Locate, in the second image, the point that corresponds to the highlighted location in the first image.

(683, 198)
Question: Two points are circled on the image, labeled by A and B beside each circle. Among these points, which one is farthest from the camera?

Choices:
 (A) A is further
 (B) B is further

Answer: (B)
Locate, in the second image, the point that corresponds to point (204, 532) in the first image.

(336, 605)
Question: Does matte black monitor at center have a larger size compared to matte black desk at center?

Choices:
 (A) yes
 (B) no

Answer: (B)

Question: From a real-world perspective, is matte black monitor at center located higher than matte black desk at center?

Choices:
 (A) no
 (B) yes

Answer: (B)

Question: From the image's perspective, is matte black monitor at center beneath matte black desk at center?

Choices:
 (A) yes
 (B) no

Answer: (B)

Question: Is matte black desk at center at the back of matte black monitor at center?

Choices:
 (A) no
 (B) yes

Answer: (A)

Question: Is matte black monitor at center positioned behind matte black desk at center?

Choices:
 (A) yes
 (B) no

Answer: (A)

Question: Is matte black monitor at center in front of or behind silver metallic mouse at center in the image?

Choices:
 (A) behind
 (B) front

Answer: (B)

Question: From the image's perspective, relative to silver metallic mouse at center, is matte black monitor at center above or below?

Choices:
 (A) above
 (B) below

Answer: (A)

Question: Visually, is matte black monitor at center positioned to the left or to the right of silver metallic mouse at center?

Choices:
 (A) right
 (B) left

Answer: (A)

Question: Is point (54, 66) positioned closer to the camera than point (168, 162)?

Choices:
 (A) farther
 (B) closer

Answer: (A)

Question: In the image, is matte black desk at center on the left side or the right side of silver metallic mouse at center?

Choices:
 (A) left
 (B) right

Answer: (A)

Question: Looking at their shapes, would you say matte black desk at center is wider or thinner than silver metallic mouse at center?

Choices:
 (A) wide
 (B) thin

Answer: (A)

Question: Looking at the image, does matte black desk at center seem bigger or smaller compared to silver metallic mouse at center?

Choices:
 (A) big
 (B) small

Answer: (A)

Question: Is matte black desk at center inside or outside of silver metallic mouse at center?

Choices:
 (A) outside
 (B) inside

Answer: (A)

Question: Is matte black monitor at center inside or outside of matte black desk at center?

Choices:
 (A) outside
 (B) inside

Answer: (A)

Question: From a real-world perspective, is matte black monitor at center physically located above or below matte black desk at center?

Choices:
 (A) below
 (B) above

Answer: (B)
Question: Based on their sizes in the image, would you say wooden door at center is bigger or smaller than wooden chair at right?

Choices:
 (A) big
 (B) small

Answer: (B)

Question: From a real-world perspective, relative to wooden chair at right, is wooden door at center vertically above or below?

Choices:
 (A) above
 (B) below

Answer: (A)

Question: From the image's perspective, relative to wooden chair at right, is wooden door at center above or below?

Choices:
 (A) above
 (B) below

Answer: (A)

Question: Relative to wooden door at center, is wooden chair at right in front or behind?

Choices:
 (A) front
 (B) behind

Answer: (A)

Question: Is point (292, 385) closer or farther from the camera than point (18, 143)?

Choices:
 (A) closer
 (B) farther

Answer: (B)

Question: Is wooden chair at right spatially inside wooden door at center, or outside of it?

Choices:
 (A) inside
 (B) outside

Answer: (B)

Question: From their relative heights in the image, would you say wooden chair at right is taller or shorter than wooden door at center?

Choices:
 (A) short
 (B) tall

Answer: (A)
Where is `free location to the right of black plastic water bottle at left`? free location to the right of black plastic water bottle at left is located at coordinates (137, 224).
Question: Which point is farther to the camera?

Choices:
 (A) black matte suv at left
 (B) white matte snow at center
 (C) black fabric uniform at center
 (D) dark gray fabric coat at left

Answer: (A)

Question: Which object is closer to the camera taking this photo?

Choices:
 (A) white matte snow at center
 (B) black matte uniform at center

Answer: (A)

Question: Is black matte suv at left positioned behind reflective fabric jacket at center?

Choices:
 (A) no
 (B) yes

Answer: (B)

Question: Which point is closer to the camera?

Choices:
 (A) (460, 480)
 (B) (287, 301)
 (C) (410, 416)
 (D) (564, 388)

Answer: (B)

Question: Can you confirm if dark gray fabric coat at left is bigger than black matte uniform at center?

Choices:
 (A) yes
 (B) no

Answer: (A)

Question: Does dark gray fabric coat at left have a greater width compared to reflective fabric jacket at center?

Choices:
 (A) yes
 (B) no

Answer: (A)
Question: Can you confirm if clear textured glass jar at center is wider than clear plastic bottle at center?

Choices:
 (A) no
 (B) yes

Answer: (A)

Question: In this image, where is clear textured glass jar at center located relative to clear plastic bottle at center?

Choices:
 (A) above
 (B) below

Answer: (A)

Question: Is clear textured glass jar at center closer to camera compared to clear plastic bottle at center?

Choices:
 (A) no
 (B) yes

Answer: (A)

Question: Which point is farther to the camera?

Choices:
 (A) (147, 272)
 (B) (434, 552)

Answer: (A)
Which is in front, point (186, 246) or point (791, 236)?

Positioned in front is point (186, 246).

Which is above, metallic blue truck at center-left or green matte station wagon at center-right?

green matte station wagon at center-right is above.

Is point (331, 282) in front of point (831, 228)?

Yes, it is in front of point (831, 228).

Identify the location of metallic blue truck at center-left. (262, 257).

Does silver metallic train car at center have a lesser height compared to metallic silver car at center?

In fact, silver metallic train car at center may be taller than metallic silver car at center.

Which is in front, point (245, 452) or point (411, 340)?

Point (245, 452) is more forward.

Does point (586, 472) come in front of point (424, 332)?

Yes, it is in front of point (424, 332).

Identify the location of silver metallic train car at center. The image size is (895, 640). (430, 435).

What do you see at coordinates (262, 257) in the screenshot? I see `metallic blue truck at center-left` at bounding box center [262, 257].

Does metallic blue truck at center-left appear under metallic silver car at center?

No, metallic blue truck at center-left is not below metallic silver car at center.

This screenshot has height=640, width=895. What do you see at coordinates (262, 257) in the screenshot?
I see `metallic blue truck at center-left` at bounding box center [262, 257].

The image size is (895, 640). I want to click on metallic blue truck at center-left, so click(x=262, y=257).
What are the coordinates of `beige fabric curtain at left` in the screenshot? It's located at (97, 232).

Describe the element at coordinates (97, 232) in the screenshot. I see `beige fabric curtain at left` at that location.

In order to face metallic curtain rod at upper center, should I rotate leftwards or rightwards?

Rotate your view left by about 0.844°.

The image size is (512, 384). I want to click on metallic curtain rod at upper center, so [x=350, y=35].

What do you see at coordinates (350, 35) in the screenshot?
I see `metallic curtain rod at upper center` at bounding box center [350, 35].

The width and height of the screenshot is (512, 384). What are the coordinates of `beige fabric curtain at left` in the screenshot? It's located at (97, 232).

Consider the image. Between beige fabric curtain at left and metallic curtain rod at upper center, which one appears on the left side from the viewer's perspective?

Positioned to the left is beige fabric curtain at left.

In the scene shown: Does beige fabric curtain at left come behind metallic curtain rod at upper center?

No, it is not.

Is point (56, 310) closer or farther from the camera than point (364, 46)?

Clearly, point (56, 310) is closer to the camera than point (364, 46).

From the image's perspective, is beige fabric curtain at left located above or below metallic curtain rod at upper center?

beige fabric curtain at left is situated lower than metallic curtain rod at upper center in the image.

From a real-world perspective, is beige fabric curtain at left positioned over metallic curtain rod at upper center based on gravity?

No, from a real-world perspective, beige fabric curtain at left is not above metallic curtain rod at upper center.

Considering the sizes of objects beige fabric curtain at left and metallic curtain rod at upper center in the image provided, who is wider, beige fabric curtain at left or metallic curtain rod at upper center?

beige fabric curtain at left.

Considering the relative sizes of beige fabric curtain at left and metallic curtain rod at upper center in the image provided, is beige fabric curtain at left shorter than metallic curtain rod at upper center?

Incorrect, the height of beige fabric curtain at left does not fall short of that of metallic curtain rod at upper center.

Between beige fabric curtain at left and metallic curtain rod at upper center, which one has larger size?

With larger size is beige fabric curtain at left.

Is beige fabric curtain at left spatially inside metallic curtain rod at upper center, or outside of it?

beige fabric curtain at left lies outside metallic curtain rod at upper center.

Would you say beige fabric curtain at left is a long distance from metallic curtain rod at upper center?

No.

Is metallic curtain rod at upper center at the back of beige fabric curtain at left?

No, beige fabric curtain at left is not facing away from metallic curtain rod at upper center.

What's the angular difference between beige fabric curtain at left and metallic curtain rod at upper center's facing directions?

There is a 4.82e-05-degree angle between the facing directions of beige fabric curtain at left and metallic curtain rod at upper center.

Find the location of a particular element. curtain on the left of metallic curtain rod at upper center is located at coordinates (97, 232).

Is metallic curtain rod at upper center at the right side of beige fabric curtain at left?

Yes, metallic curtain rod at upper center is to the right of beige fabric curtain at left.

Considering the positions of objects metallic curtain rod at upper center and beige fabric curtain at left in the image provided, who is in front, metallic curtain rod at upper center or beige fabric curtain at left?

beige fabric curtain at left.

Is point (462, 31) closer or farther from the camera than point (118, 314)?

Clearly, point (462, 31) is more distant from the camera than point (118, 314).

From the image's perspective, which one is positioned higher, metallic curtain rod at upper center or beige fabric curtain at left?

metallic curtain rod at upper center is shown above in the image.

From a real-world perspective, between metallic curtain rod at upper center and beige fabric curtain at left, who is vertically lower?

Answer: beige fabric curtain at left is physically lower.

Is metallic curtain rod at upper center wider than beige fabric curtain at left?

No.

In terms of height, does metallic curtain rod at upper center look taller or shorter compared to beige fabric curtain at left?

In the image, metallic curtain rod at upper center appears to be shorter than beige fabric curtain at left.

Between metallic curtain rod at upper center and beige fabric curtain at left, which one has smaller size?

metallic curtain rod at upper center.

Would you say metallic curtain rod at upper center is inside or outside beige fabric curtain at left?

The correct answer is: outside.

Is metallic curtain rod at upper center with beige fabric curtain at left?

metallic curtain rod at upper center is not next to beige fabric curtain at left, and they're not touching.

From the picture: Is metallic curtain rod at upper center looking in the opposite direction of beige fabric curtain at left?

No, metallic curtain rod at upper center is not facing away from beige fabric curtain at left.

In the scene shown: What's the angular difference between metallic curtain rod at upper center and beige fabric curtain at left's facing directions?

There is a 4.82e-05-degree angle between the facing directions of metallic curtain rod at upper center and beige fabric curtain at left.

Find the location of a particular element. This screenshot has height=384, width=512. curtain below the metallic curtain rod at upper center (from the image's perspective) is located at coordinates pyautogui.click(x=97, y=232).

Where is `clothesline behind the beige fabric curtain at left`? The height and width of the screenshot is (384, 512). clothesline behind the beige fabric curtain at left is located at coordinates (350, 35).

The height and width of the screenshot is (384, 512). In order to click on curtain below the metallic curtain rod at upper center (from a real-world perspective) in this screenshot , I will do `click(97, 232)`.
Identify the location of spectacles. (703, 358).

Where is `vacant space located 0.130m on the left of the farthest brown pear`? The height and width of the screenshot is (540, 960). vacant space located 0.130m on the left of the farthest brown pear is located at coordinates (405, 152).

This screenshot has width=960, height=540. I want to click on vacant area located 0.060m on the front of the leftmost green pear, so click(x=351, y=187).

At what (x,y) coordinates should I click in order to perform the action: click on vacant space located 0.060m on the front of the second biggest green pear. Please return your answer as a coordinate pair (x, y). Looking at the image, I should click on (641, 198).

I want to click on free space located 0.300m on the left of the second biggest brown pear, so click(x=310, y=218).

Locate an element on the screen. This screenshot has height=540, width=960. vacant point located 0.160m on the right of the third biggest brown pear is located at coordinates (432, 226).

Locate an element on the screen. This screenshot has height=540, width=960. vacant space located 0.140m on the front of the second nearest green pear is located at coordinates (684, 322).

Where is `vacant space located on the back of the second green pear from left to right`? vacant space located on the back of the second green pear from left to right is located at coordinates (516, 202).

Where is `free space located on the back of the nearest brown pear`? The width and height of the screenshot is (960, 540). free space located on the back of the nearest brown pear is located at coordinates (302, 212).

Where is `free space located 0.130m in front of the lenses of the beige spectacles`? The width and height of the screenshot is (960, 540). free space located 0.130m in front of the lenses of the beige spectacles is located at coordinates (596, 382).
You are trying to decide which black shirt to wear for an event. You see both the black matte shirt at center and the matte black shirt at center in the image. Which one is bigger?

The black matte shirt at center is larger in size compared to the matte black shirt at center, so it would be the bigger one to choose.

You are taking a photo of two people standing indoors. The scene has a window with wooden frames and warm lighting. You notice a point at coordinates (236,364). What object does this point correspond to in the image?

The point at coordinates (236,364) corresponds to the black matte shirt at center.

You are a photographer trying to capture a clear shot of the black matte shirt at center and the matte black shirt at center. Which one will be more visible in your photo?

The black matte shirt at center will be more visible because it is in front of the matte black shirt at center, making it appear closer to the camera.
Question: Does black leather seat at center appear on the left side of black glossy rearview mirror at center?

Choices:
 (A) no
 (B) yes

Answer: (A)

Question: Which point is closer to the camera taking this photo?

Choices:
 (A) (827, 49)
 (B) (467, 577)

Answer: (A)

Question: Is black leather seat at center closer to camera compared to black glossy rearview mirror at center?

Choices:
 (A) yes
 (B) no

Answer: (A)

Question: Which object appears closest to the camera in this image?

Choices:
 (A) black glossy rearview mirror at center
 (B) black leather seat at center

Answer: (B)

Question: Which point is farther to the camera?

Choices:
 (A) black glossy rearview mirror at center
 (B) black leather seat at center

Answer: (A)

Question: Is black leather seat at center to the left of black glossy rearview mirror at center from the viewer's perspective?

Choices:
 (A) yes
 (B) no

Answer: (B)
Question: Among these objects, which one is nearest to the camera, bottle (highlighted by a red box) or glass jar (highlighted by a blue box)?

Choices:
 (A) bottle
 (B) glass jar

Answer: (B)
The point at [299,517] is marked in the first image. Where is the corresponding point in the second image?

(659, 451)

..............................

» What needs to be done
Quote the records from the line with "has smaller size?" up to and including the line with "From the picture: Is".

» Problem solution
Between metallic curtain rod at upper center and beige fabric curtain at left, which one has smaller size?

metallic curtain rod at upper center.

Would you say metallic curtain rod at upper center is inside or outside beige fabric curtain at left?

The correct answer is: outside.

Is metallic curtain rod at upper center with beige fabric curtain at left?

metallic curtain rod at upper center is not next to beige fabric curtain at left, and they're not touching.

From the picture: Is metallic curtain rod at upper center looking in the opposite direction of beige fabric curtain at left?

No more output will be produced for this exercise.